#### GIVEN PROBLEM
Identify each line below that contains the word "compared" and copy those lines.

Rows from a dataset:
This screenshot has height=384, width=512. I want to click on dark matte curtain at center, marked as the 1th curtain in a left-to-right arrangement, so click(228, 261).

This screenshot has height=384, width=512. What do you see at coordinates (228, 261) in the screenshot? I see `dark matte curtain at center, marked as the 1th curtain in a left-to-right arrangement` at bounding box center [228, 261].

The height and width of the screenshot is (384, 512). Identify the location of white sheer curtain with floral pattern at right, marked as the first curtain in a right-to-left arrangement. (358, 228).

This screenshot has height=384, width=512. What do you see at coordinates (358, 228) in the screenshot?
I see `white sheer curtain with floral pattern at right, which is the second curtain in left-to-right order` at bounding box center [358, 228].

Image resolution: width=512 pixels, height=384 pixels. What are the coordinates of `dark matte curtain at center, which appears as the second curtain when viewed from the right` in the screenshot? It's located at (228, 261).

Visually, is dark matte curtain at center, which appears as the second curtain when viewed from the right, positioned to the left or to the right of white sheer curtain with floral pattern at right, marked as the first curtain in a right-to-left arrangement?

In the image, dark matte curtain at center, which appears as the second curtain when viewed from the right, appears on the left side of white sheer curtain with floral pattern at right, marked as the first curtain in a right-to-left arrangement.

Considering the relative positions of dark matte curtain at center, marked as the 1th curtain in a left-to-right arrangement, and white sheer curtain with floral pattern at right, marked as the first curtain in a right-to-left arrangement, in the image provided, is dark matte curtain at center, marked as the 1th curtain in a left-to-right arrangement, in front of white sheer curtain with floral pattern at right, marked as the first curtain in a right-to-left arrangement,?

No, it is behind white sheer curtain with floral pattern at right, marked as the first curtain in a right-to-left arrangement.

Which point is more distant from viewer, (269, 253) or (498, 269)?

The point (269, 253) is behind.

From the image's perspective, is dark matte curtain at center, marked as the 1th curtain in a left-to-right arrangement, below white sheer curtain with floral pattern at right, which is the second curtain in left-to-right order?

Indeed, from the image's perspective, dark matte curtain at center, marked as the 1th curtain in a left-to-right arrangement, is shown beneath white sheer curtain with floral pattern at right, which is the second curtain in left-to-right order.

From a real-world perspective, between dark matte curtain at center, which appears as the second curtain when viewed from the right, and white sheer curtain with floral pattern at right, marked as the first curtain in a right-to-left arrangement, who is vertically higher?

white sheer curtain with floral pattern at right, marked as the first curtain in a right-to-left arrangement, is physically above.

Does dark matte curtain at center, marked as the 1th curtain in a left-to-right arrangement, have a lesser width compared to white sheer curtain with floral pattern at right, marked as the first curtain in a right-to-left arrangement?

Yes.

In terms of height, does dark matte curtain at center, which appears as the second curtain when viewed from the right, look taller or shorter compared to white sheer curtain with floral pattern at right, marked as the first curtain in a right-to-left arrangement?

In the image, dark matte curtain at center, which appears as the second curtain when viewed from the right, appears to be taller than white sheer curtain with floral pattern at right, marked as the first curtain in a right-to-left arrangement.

#### ANSWER TO THIS EXERCISE
Does dark matte curtain at center, marked as the 1th curtain in a left-to-right arrangement, have a lesser width compared to white sheer curtain with floral pattern at right, marked as the first curtain in a right-to-left arrangement?
In terms of height, does dark matte curtain at center, which appears as the second curtain when viewed from the right, look taller or shorter compared to white sheer curtain with floral pattern at right, marked as the first curtain in a right-to-left arrangement?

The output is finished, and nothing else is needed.